◆ RAW DATA:
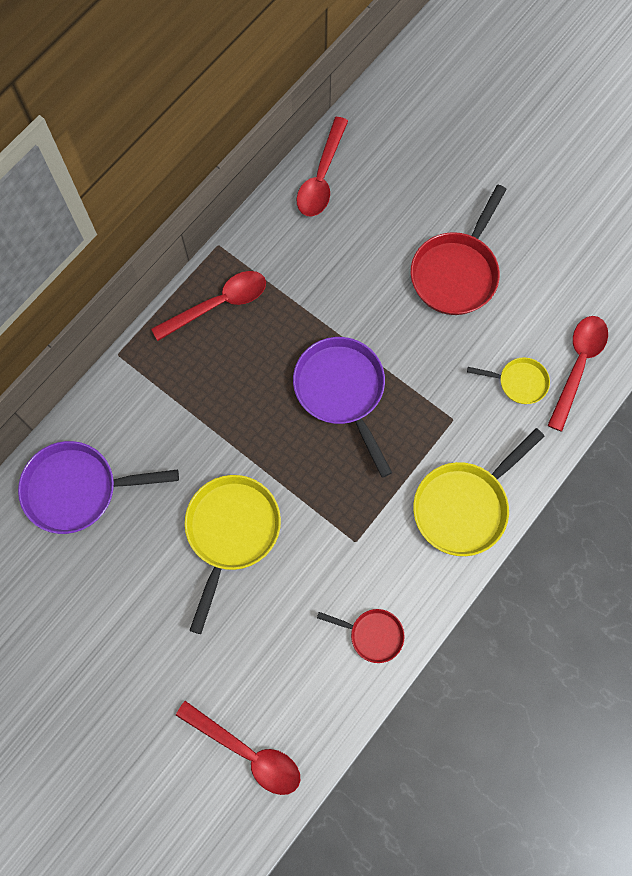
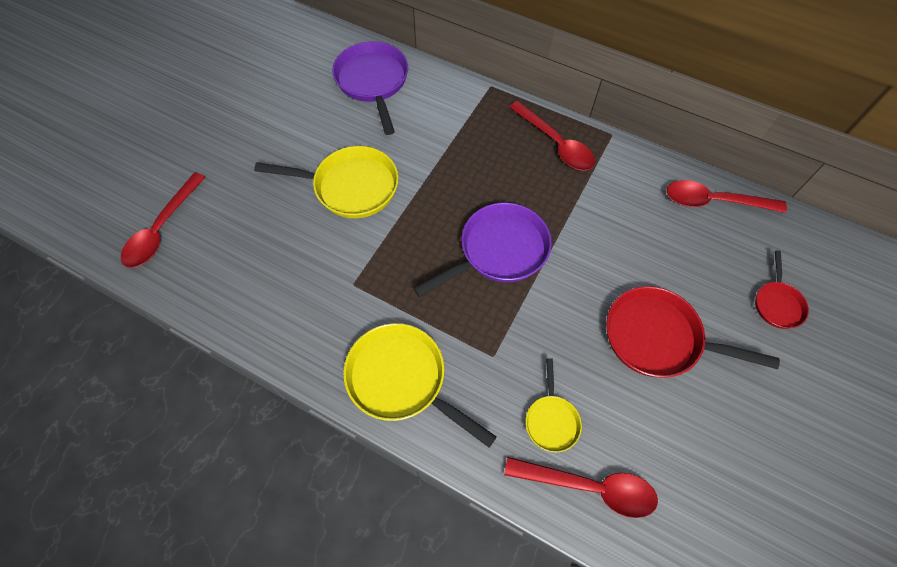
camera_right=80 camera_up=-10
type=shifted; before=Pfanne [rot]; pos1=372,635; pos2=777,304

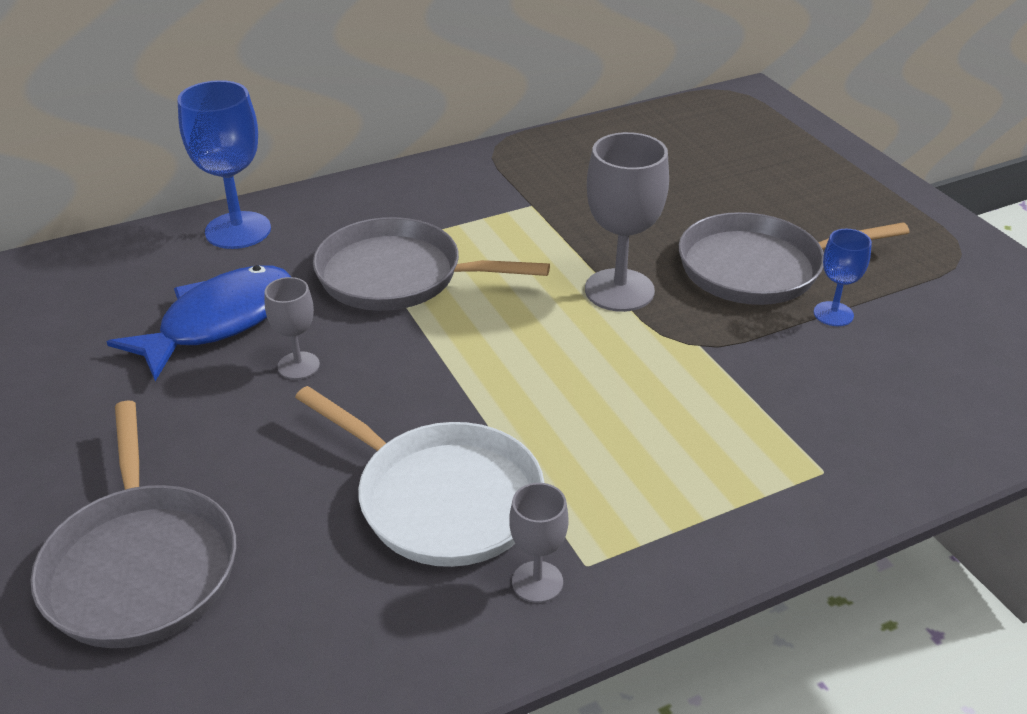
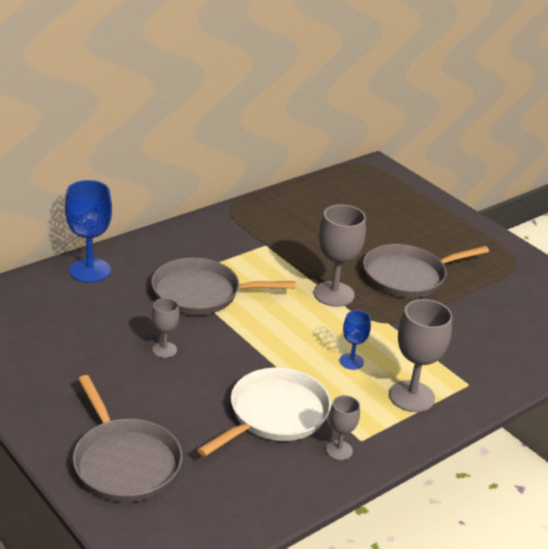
camera_right=-15 camera_up=-5
type=gone; before=Fisch [blau]; pos1=219,322
type=rotated; before=Pfanne [weiß]; pos1=442,499; pos2=275,414; turn=-75
type=shifted; before=Kelch [blau]; pos1=833,314; pos2=351,361
type=new; after=Kelch [grau]; pos2=411,396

◆ TASK: From the listing, count how many lines contain the string "blau", and answer with the number by itself.

◆ EXPECTED ANSWER: 2